» **DATA TO EXAMINE**
################
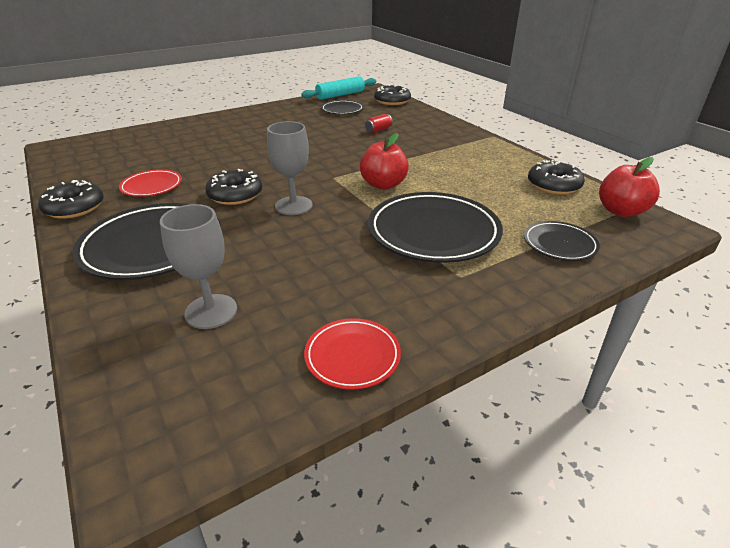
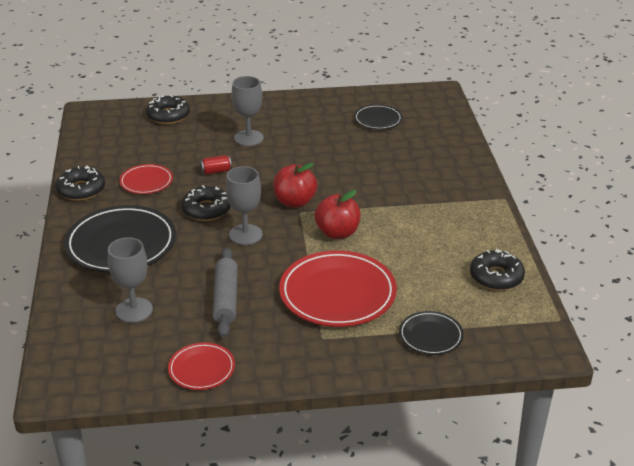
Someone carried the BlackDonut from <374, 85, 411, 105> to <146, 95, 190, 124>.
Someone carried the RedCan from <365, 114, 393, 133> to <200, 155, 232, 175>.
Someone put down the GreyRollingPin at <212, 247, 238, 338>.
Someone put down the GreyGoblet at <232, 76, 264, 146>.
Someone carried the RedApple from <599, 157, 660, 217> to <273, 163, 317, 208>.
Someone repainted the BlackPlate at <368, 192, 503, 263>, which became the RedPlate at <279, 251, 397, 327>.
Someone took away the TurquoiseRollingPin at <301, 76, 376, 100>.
################
» **EXERCISE PROMPT**
Return, exactly as written, only those lines that run from the one with "Someone put down the GreyGoblet" to the last line of the data, both of those lines included.

» **WRITTEN RESPONSE**
Someone put down the GreyGoblet at <232, 76, 264, 146>.
Someone carried the RedApple from <599, 157, 660, 217> to <273, 163, 317, 208>.
Someone repainted the BlackPlate at <368, 192, 503, 263>, which became the RedPlate at <279, 251, 397, 327>.
Someone took away the TurquoiseRollingPin at <301, 76, 376, 100>.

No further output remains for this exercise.